- [Problem requirements]: Using the records below, quote only the span that opens with the line containing "camera: 35 degrees left, 5 degrees down" and closes with the line containing "(659, 401) = (720, 254): black", exactly and inclusively.

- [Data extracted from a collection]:
[Start of section]

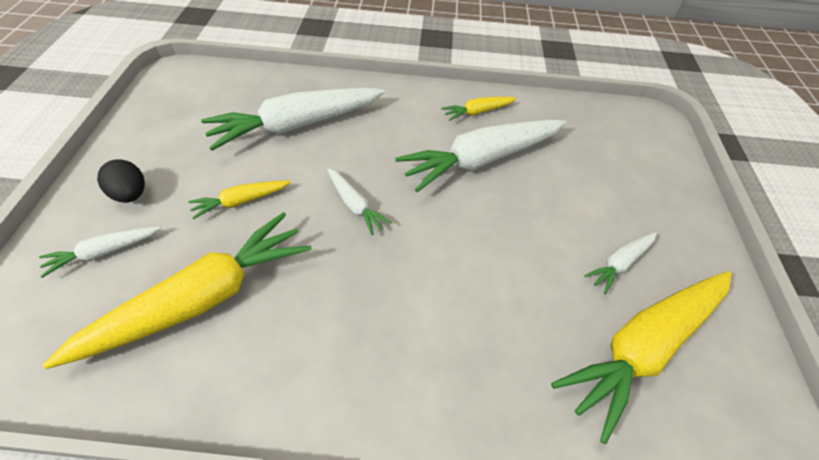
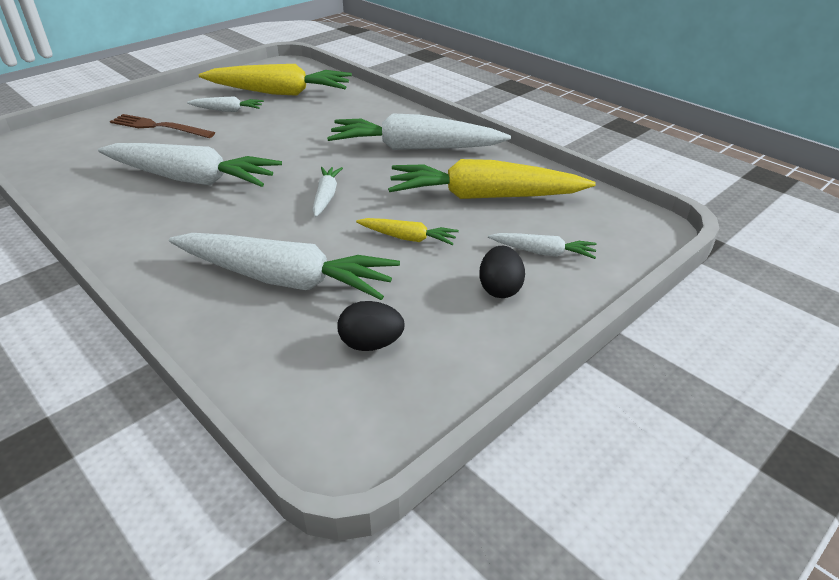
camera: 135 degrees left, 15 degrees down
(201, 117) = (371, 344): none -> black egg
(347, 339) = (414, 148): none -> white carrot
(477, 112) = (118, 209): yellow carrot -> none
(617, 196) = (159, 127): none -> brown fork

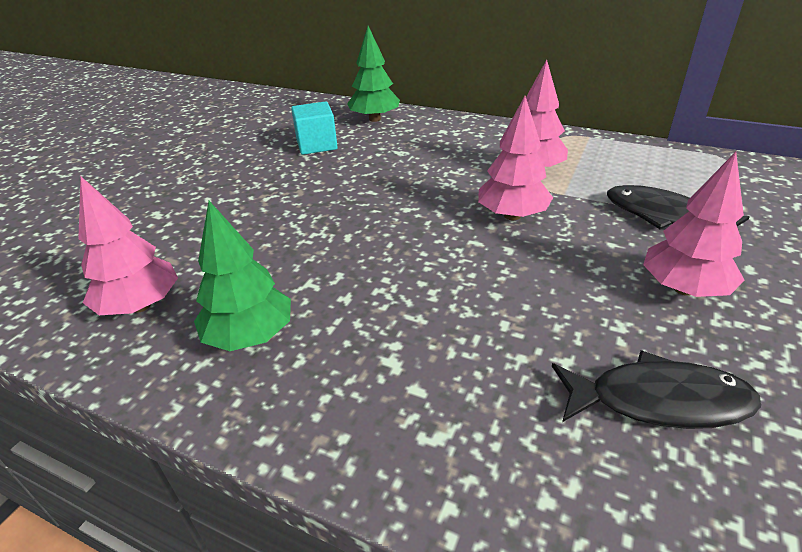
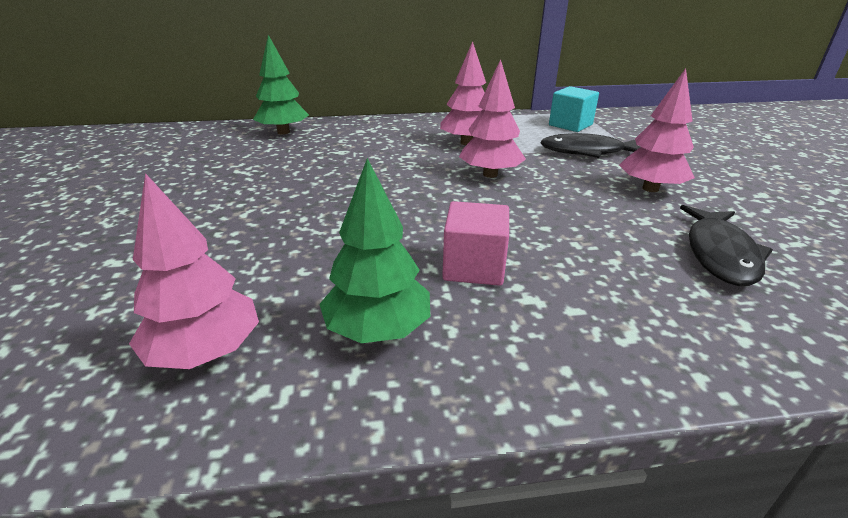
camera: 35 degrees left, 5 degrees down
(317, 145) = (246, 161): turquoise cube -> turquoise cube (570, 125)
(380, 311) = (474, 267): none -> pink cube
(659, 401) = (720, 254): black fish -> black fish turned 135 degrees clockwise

[End of section]
[Start of section]

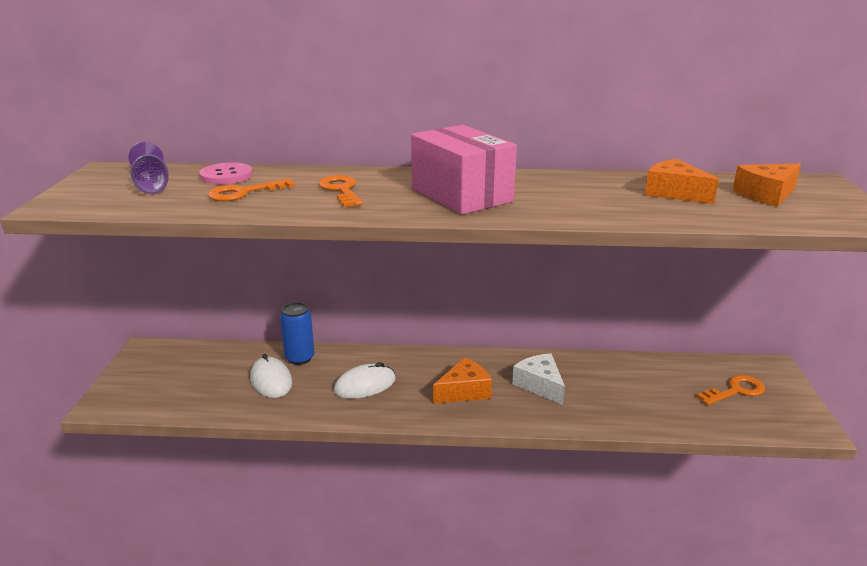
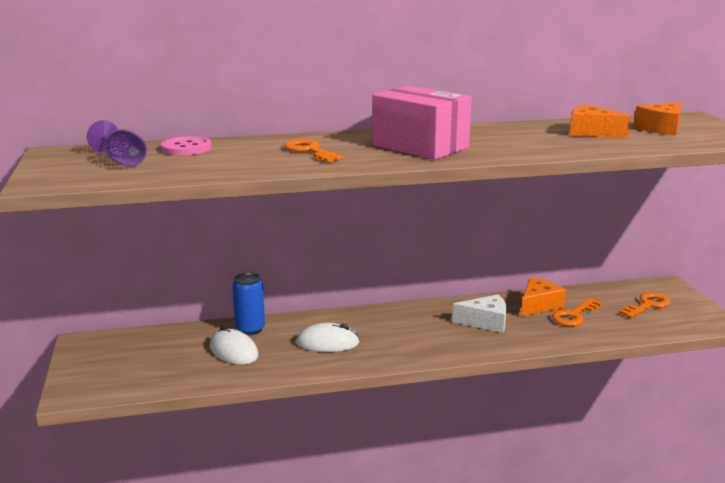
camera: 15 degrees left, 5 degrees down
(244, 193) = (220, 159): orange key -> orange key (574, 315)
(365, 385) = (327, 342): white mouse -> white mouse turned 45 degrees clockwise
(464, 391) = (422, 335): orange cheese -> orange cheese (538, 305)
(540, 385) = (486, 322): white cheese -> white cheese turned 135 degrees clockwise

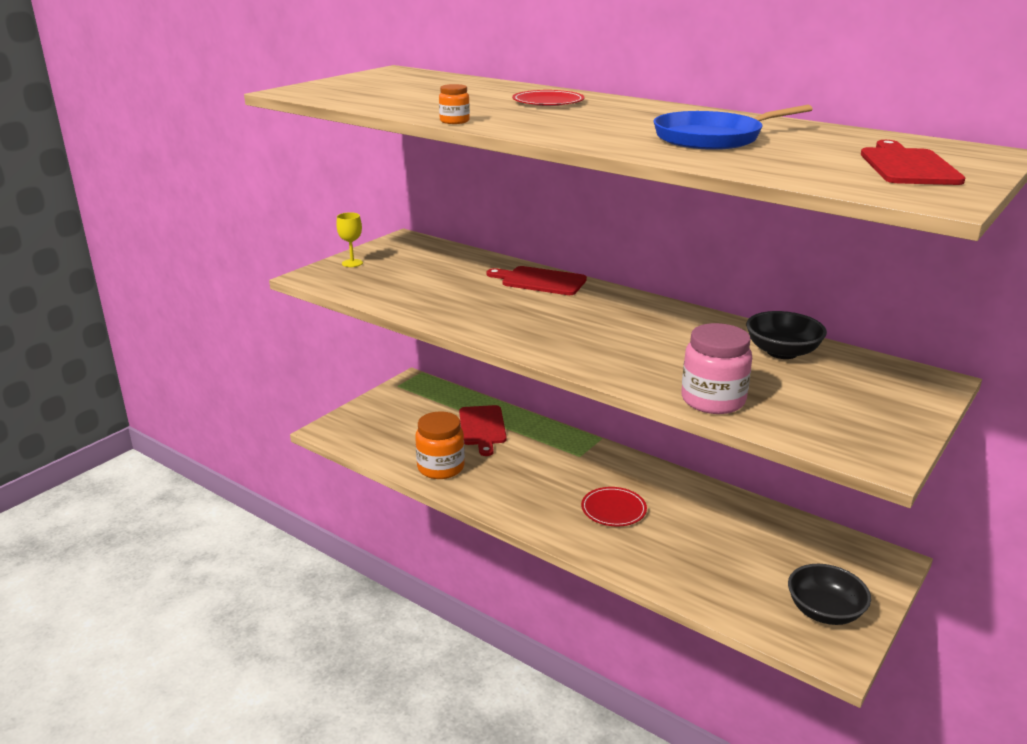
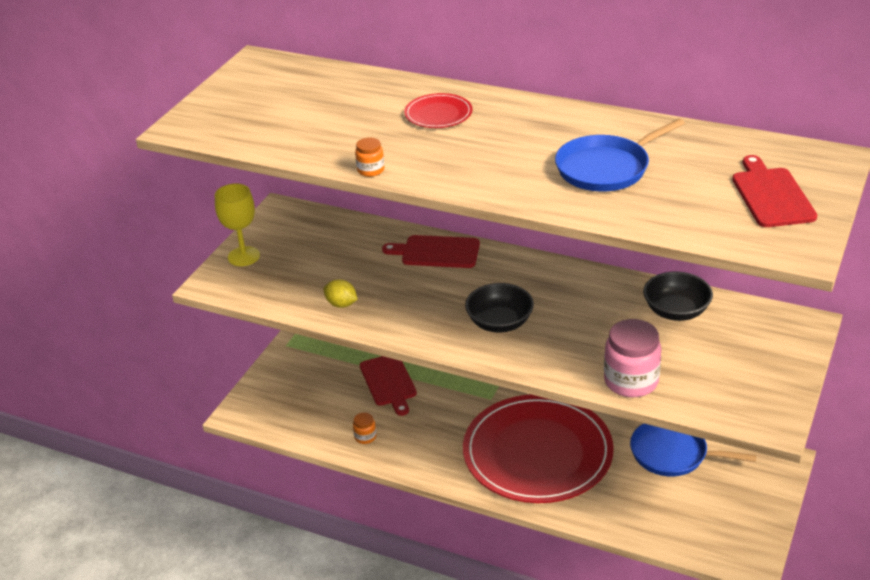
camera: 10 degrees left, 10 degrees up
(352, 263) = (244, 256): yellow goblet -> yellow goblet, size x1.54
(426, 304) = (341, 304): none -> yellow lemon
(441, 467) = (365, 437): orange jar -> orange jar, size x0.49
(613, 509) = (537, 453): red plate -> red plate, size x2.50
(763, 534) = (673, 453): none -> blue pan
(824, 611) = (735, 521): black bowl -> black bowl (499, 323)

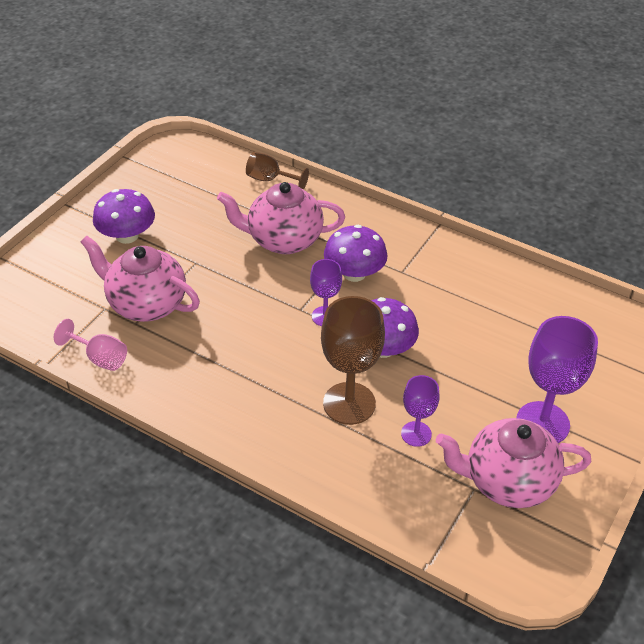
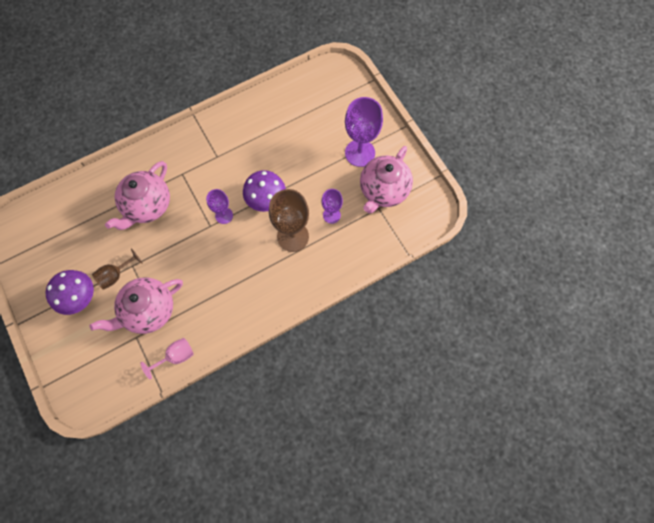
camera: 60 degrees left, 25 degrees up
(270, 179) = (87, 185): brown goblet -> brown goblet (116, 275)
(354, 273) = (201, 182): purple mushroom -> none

[End of section]

- [Answer space]:
camera: 35 degrees left, 5 degrees down
(317, 145) = (246, 161): turquoise cube -> turquoise cube (570, 125)
(380, 311) = (474, 267): none -> pink cube
(659, 401) = (720, 254): black fish -> black fish turned 135 degrees clockwise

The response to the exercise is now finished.